#### Work instructions:
Every line with "yellow" in it must be copied from the data.

Stored data Start Marker

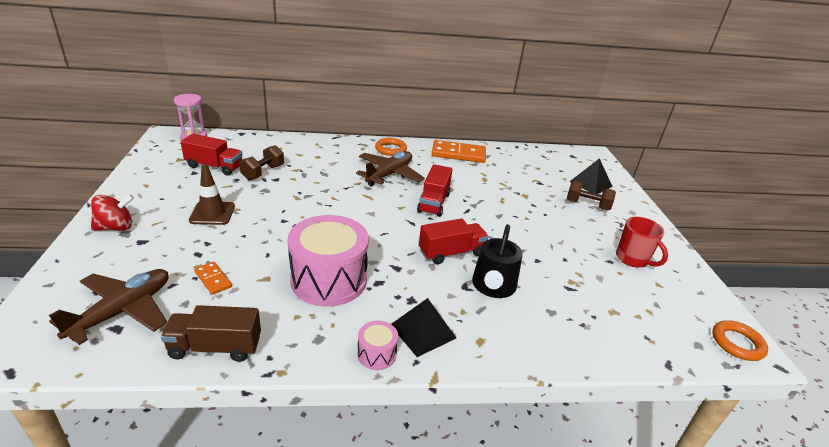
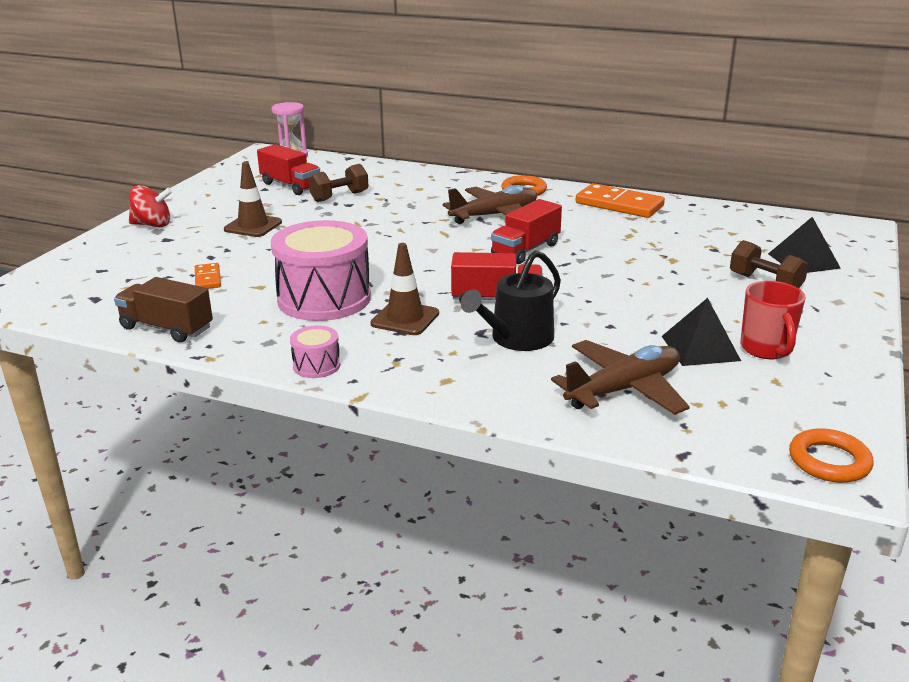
camera: 30 degrees right, 5 degrees down
brown plane [49,269,169,345] -> brown plane moved to [551,340,690,415]
black pyramid [391,298,456,357] -> black pyramid moved to [662,298,741,366]
none -> brown traffic cone [370,243,439,335]

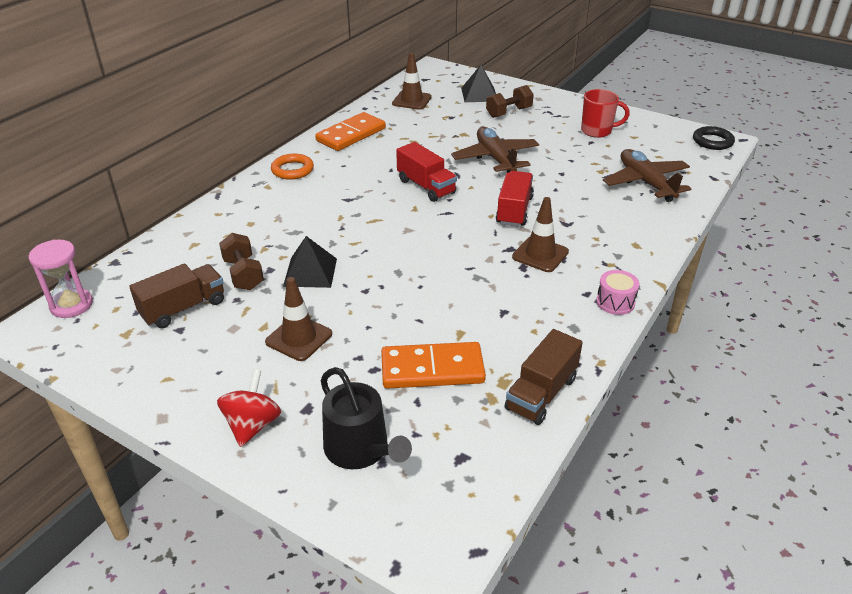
camera: 80 degrees left, 10 degrees up
orange domino [195,263,221,289] -> orange domino [381,342,486,389], size x1.95
red truck [257,144,320,195] -> brown truck [129,264,224,328]
pink drum [271,220,371,321] -> none
brown plane [443,185,537,224] -> brown plane moved to [451,127,539,172]
black watering can [461,250,561,351] -> black watering can moved to [321,367,412,469]
black pyramid [662,298,741,366] -> black pyramid moved to [283,236,337,288]
orange ring [789,428,874,483] -> black ring [693,126,735,150]
none -> brown traffic cone [392,53,432,110]

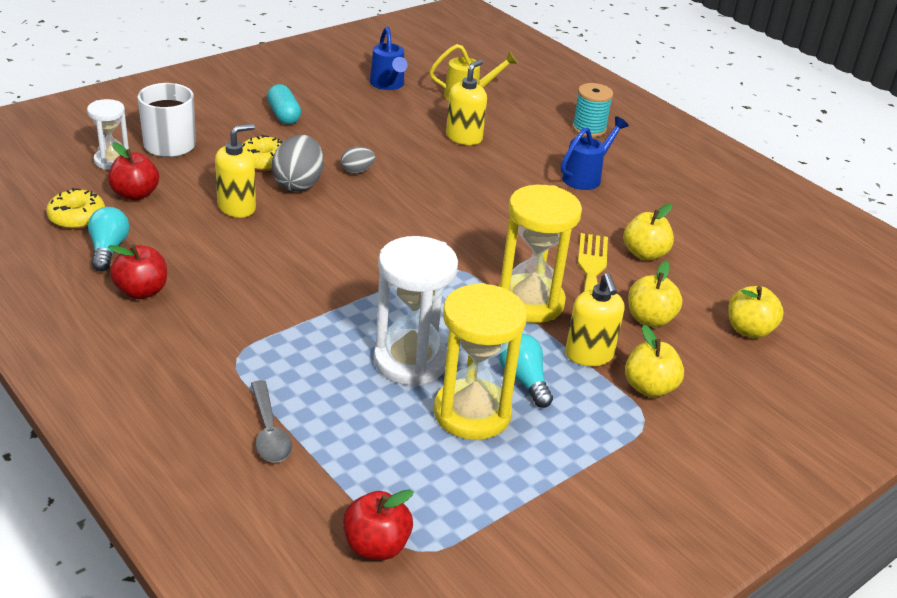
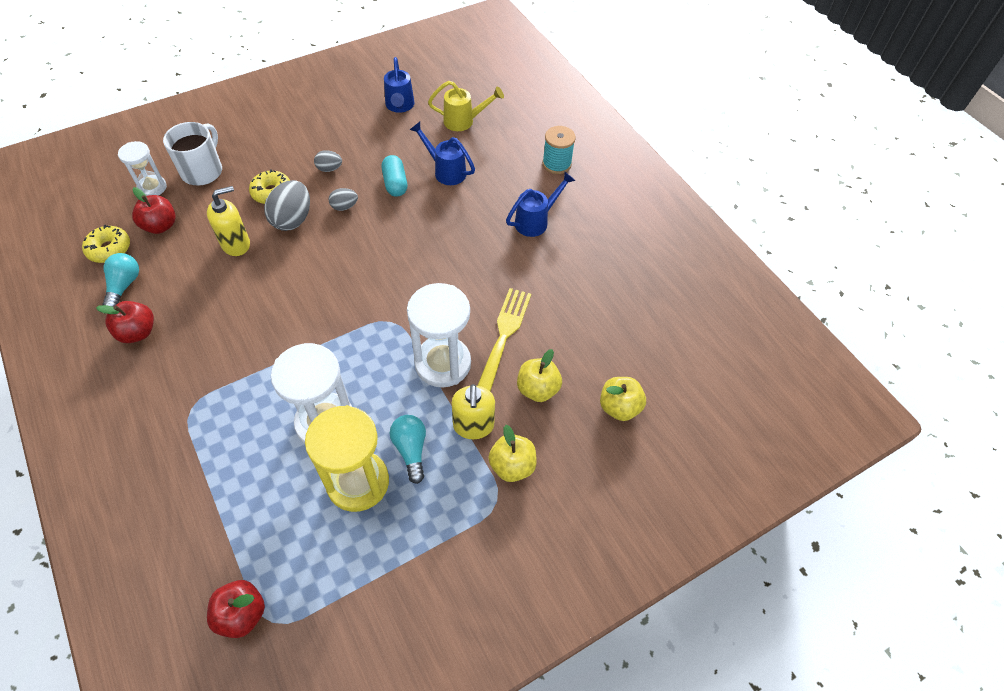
camera: 10 degrees right, 20 degrees up
grey spoon [251,380,292,462] -> none
turquoise capsule [267,84,301,124] -> turquoise capsule moved to [382,155,407,197]
yellow soap dispenser [446,59,487,145] -> blue watering can [410,122,475,185]
yellow hourglass [499,185,582,323] -> white hourglass [407,283,471,388]
yellow apple [624,204,674,260] -> none
none -> grey egg [314,150,342,172]

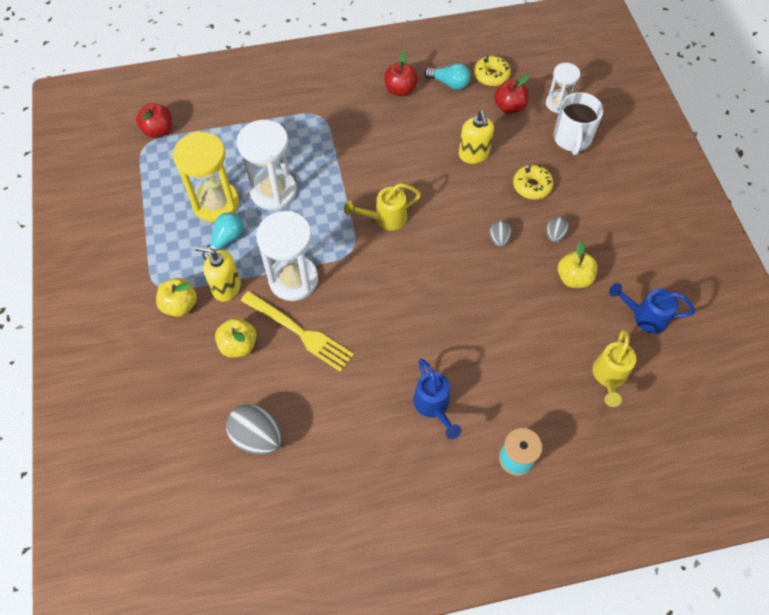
camera: 110 degrees right, 5 degrees up
white mug [163,122,222,185] -> white mug turned 60 degrees clockwise [553,92,604,155]
grey egg [264,180,310,231] -> grey egg moved to [226,404,282,455]
turquoise capsule [382,155,407,197] -> none
turquoise light bulb [390,415,426,484] -> turquoise light bulb turned 60 degrees counterclockwise [202,213,243,260]
blue watering can [410,122,475,185] -> none
yellow apple [600,377,646,421] -> yellow apple moved to [558,241,598,288]
none -> yellow watering can [344,183,421,231]

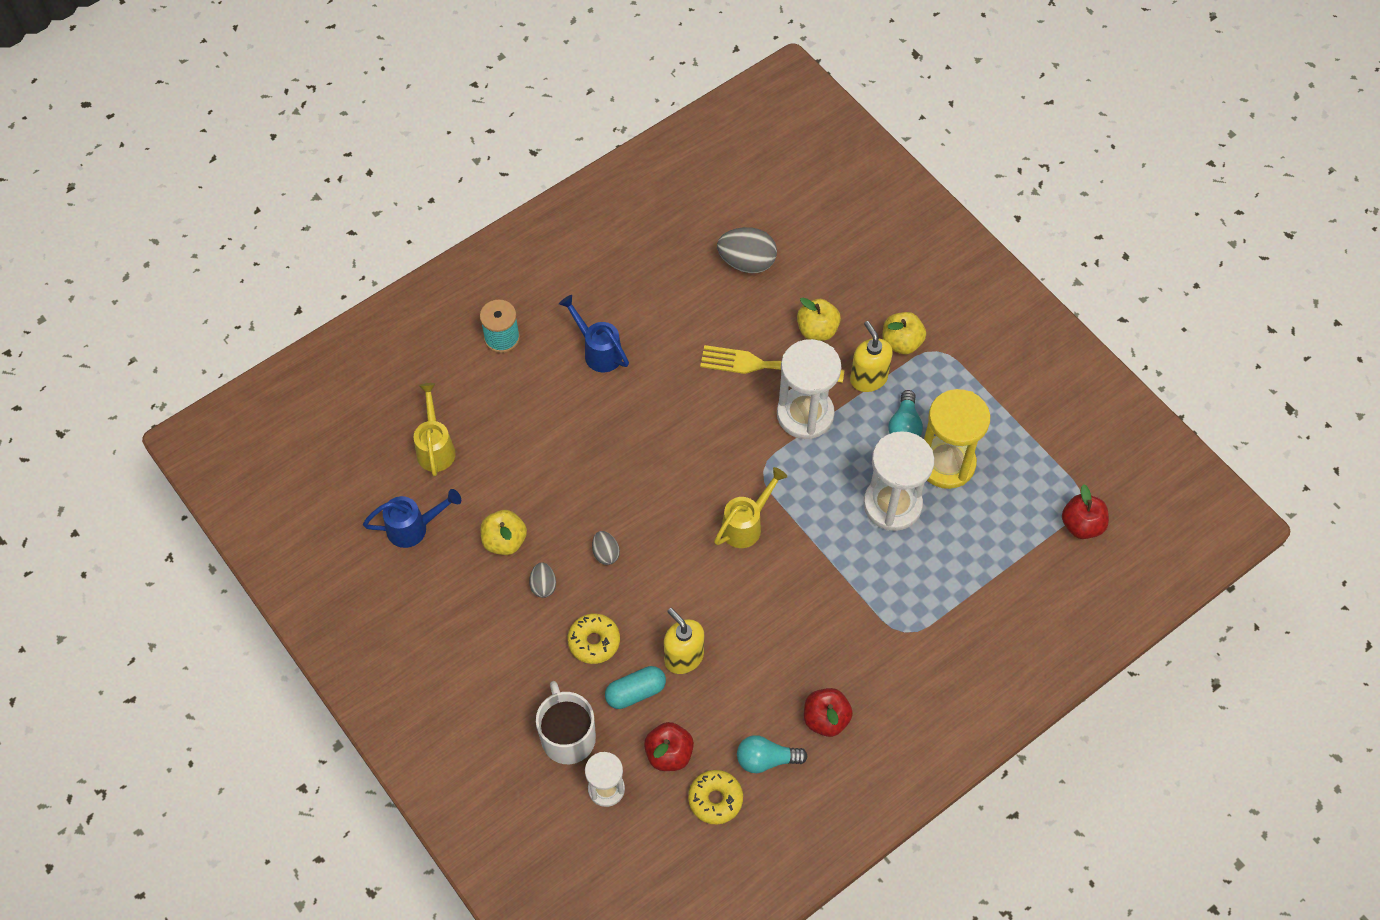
camera: 155 degrees right, 0 degrees up
yellow soap dispenser [194,246,241,302] -> yellow soap dispenser turned 105 degrees counterclockwise [850,321,893,392]
none -> turquoise capsule [605,666,666,709]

Stored data End Marker

#### Exercise result:
yellow soap dispenser [446,59,487,145] -> blue watering can [410,122,475,185]
yellow hourglass [499,185,582,323] -> white hourglass [407,283,471,388]
yellow apple [624,204,674,260] -> none
yellow apple [600,377,646,421] -> yellow apple moved to [558,241,598,288]
none -> yellow watering can [344,183,421,231]
yellow soap dispenser [194,246,241,302] -> yellow soap dispenser turned 105 degrees counterclockwise [850,321,893,392]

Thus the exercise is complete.